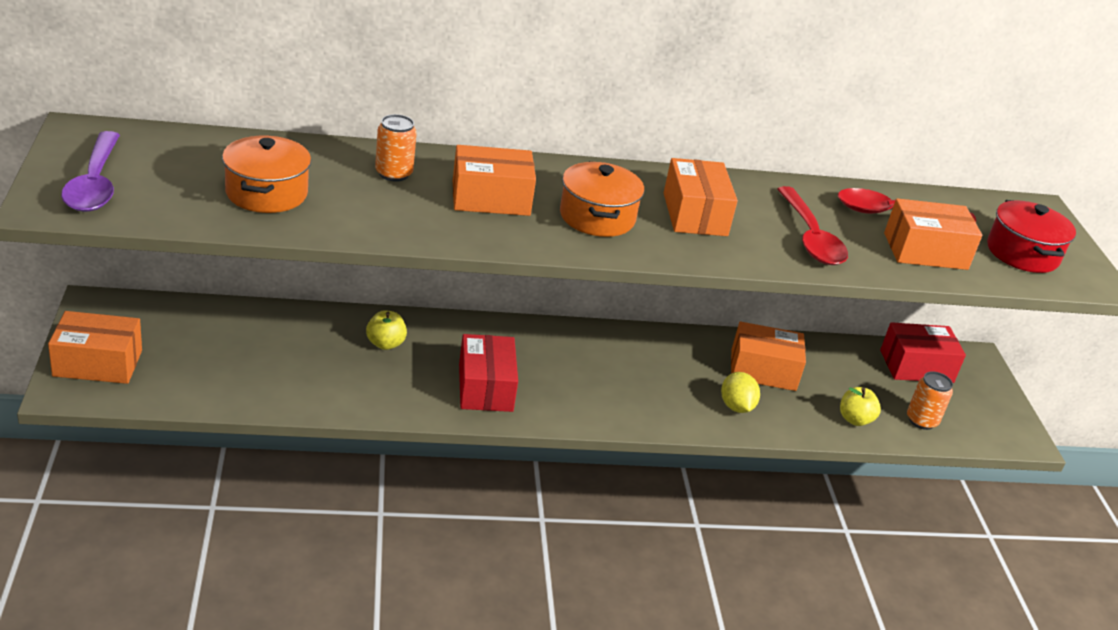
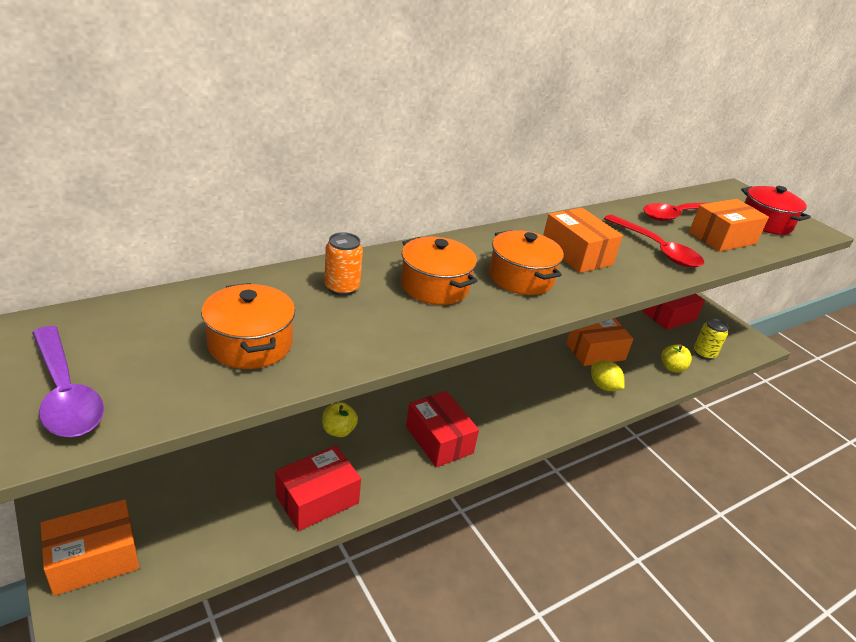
camera: 25 degrees left, 0 degrees up
(319, 391) = (317, 499): none -> red box
(491, 198) = (434, 286): orange box -> orange pot
(921, 420) = (704, 353): orange can -> yellow can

◇ ◇ ◇ ◇ ◇

**Activity**.
The response must restate each line of the material above exactly and contain no images.

**Solution for this exercise**.
camera: 25 degrees left, 0 degrees up
(319, 391) = (317, 499): none -> red box
(491, 198) = (434, 286): orange box -> orange pot
(921, 420) = (704, 353): orange can -> yellow can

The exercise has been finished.